Data records ->
--- START ---
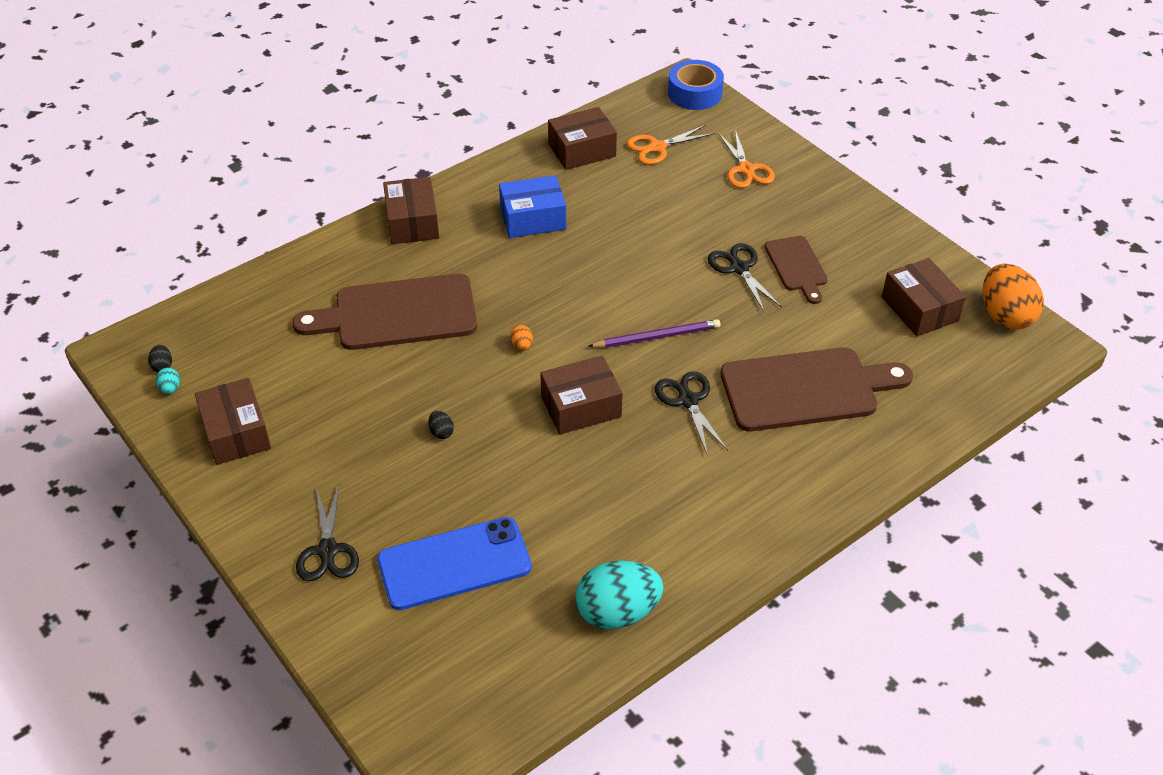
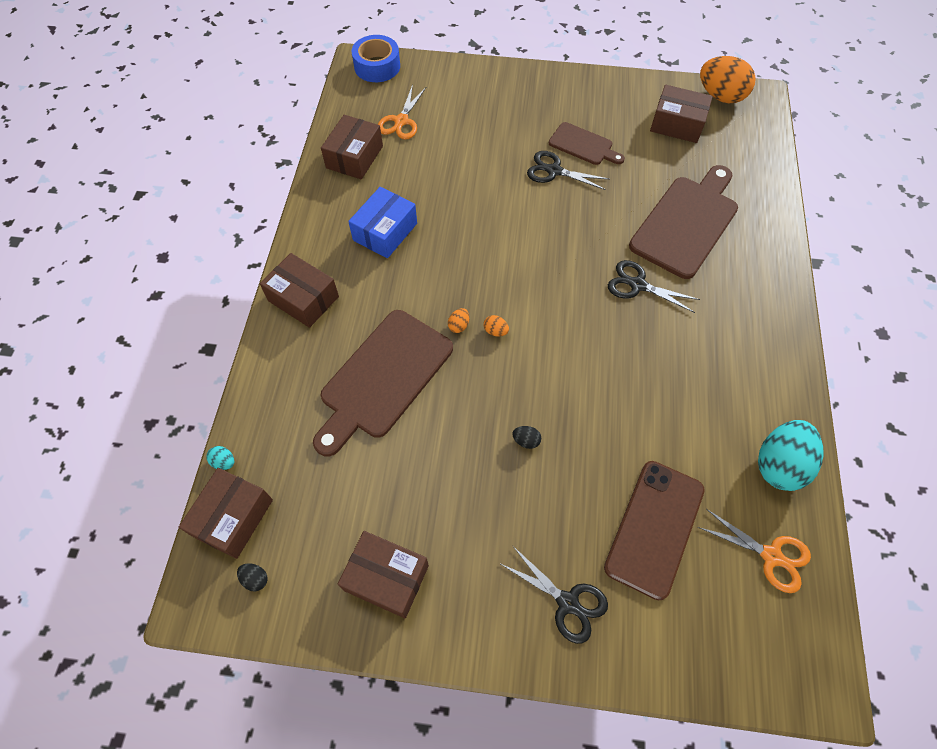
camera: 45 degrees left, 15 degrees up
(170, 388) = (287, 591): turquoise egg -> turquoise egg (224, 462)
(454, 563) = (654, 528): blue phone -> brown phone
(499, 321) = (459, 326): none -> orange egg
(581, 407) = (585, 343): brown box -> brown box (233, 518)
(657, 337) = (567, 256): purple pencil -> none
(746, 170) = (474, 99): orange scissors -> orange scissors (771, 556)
--- END ---
--- START ---
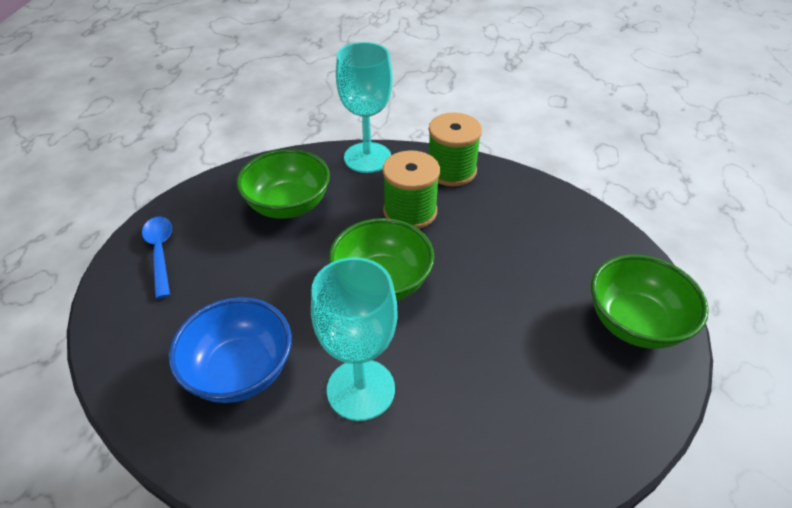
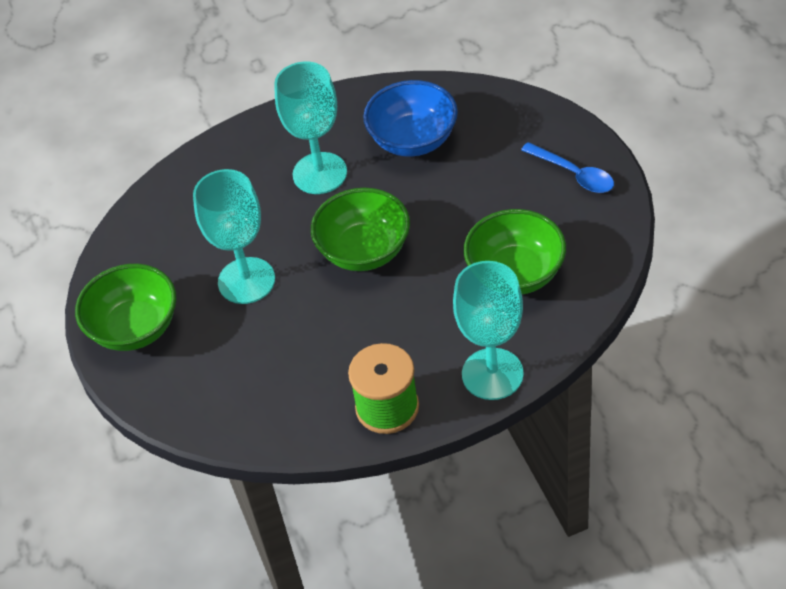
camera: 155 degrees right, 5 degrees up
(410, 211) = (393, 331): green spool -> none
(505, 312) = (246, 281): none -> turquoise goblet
--- END ---
Task objective ->
When a line in the material above holds the word "turquoise", count it; report only the total.

Task solution ->
2